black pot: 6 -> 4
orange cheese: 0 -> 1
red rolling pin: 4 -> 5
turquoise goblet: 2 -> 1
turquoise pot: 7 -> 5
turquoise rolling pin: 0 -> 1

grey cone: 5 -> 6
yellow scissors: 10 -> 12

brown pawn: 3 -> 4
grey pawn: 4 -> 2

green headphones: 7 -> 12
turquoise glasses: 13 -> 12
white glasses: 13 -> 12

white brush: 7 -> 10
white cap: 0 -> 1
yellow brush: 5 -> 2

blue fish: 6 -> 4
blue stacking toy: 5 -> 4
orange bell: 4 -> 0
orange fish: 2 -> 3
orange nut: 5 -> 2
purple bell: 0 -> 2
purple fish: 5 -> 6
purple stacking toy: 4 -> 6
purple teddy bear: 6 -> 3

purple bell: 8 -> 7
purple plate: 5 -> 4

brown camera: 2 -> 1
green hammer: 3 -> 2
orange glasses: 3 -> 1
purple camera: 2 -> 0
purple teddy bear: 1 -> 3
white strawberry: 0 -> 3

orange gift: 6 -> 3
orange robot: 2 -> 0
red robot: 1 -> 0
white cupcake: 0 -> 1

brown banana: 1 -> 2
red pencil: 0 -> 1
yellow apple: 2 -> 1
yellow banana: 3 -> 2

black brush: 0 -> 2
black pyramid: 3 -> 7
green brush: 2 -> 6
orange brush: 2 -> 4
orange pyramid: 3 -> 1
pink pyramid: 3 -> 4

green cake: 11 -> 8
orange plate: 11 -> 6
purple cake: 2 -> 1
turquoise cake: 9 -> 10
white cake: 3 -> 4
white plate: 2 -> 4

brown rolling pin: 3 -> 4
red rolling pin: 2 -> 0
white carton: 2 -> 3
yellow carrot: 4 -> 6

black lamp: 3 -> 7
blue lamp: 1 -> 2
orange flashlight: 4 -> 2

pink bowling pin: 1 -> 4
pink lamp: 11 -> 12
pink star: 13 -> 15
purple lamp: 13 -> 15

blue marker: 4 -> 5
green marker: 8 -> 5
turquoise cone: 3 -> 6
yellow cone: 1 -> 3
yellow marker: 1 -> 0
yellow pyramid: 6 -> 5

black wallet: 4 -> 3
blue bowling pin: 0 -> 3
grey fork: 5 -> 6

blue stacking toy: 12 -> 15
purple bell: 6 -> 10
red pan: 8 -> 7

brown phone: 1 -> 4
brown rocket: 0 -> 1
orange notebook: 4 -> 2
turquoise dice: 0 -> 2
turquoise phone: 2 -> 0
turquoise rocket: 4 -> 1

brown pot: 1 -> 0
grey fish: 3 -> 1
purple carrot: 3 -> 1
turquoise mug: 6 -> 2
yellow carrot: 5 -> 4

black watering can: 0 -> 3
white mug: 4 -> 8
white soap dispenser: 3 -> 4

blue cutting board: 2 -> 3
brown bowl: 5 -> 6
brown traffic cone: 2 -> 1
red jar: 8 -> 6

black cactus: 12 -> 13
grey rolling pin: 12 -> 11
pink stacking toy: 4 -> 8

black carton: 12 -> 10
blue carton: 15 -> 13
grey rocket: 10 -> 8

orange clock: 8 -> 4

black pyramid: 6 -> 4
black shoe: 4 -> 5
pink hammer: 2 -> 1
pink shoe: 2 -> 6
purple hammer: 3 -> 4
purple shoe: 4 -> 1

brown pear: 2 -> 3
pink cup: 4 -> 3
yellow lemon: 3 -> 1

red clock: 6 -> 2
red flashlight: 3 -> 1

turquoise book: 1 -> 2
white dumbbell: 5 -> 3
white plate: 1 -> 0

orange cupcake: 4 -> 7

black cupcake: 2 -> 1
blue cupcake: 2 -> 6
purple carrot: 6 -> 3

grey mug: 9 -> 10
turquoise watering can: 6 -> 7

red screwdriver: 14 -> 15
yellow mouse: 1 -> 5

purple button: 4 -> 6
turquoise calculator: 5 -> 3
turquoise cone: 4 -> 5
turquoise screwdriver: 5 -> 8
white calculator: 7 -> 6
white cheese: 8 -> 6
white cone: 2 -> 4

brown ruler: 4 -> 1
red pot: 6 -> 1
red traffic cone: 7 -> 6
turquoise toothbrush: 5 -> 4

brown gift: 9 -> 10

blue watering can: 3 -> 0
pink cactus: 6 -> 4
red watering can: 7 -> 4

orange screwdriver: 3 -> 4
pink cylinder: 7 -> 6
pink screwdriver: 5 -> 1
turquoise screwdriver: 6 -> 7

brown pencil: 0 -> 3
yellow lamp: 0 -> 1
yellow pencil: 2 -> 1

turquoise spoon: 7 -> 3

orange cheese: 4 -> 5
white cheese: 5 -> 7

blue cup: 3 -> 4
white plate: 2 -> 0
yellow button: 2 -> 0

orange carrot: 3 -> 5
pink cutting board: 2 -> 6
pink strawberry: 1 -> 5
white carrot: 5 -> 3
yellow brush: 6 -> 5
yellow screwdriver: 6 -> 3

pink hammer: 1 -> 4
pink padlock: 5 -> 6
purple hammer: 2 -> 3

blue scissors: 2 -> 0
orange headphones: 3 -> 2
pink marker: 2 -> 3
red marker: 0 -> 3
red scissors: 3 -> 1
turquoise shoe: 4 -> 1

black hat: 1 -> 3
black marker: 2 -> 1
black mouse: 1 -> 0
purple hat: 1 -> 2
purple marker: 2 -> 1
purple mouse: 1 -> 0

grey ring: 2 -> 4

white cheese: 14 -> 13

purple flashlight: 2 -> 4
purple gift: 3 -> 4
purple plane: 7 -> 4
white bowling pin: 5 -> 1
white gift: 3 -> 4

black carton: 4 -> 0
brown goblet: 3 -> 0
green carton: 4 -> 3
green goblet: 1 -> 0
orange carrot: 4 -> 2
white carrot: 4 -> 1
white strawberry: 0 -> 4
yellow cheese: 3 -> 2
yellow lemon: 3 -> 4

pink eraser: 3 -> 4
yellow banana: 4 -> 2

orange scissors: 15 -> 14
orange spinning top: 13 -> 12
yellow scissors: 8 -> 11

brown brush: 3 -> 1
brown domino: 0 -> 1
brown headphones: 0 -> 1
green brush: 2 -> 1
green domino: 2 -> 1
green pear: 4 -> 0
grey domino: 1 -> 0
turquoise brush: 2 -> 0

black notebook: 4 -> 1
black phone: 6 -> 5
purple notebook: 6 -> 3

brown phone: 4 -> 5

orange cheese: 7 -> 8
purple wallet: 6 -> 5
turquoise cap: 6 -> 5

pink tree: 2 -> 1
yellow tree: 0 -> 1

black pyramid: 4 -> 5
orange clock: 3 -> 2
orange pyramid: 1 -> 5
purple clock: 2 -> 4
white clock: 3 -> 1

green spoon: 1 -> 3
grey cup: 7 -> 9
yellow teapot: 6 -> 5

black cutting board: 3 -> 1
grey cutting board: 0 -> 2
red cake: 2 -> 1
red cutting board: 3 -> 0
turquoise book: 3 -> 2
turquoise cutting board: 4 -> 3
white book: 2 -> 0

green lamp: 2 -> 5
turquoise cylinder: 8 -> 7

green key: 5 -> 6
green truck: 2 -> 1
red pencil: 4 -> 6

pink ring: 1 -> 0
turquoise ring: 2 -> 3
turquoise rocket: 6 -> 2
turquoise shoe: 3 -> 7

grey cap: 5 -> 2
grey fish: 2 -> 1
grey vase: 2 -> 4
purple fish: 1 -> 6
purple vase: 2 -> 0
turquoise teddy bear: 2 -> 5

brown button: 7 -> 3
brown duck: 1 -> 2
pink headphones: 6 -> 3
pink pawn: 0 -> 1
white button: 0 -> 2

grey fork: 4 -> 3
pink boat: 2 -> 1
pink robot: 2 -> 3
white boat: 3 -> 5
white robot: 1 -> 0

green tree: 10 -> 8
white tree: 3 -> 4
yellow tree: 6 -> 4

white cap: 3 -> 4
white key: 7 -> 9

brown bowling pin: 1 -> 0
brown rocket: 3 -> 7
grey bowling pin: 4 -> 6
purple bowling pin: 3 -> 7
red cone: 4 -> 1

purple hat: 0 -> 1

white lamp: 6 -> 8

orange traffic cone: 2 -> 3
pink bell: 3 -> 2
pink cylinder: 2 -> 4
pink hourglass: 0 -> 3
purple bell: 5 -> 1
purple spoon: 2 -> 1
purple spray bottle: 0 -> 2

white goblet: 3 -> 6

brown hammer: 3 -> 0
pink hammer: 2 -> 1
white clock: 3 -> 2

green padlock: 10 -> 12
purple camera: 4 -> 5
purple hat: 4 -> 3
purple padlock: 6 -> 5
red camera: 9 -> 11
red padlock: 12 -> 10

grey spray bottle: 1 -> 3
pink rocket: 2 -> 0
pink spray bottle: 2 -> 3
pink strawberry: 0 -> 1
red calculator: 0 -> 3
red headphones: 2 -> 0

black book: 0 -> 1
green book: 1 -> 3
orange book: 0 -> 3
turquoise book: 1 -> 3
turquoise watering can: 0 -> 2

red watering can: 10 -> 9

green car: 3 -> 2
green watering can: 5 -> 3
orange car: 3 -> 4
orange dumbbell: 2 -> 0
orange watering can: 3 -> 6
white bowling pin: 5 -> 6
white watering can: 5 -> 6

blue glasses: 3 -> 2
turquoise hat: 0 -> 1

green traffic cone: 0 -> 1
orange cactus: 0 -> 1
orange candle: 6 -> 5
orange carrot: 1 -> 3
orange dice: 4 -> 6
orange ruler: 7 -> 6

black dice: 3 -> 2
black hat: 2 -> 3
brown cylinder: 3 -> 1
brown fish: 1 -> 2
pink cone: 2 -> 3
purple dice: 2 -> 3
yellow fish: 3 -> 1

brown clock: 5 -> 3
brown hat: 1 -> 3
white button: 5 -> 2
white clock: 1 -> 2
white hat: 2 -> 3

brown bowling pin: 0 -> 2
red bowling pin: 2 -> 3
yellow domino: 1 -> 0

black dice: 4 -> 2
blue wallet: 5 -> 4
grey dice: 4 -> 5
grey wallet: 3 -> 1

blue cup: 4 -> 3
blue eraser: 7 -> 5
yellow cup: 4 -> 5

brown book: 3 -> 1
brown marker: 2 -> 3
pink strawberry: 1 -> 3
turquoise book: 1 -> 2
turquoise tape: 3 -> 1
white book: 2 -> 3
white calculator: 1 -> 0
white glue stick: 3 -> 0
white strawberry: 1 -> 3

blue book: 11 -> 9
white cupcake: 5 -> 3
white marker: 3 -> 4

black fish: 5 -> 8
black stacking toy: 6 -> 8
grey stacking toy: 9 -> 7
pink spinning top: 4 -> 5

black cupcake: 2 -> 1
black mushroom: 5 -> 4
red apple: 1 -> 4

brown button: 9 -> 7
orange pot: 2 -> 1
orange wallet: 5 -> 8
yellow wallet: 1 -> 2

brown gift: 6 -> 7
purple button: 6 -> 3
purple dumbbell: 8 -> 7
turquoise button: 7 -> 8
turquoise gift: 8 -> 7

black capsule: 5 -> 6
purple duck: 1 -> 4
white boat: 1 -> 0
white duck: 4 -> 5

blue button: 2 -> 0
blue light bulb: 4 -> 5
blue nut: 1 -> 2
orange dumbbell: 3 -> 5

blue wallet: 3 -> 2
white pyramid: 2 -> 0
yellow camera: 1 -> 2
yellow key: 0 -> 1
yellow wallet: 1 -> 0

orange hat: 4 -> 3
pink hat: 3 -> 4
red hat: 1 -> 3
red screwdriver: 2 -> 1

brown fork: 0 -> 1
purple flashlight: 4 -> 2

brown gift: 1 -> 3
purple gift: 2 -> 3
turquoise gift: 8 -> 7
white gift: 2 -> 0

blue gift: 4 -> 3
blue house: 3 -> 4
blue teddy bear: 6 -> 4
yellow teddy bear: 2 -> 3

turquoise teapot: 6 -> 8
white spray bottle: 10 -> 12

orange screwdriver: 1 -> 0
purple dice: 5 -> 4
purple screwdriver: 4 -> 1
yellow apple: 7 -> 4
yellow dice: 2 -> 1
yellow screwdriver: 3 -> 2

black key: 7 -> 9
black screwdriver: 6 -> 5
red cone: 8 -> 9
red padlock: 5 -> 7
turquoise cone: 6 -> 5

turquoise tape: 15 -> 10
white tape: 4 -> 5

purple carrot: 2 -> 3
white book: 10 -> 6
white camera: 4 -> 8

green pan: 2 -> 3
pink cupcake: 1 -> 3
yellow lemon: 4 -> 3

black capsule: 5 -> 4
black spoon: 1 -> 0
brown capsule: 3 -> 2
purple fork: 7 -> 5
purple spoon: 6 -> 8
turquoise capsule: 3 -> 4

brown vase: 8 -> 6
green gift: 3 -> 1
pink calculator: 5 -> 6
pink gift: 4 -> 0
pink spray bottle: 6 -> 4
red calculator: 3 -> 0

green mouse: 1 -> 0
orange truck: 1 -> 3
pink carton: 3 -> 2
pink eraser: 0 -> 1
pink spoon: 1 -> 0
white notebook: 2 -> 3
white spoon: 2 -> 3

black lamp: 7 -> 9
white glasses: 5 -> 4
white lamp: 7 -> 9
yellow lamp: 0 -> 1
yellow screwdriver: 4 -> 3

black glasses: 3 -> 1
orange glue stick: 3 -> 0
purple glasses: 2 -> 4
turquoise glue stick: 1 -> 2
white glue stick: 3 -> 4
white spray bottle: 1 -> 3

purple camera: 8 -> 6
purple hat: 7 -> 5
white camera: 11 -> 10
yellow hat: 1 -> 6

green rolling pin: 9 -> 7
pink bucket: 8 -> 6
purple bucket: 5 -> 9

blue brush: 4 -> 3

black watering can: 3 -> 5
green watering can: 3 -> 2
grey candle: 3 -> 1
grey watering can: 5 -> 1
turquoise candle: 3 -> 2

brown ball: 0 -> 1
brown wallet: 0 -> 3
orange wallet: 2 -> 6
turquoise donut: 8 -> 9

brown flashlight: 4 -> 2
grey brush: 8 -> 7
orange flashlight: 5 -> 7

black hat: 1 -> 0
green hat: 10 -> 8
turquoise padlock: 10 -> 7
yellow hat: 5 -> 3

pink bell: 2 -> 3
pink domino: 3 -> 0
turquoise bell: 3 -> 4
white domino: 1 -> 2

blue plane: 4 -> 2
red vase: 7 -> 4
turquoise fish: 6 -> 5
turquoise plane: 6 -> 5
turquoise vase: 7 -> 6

* _Exercise aim_
Reprint the data above from the opening line to the line holding "purple stacking toy: 4 -> 6", inclusive, and nothing else.

* _Exercise response_
black pot: 6 -> 4
orange cheese: 0 -> 1
red rolling pin: 4 -> 5
turquoise goblet: 2 -> 1
turquoise pot: 7 -> 5
turquoise rolling pin: 0 -> 1

grey cone: 5 -> 6
yellow scissors: 10 -> 12

brown pawn: 3 -> 4
grey pawn: 4 -> 2

green headphones: 7 -> 12
turquoise glasses: 13 -> 12
white glasses: 13 -> 12

white brush: 7 -> 10
white cap: 0 -> 1
yellow brush: 5 -> 2

blue fish: 6 -> 4
blue stacking toy: 5 -> 4
orange bell: 4 -> 0
orange fish: 2 -> 3
orange nut: 5 -> 2
purple bell: 0 -> 2
purple fish: 5 -> 6
purple stacking toy: 4 -> 6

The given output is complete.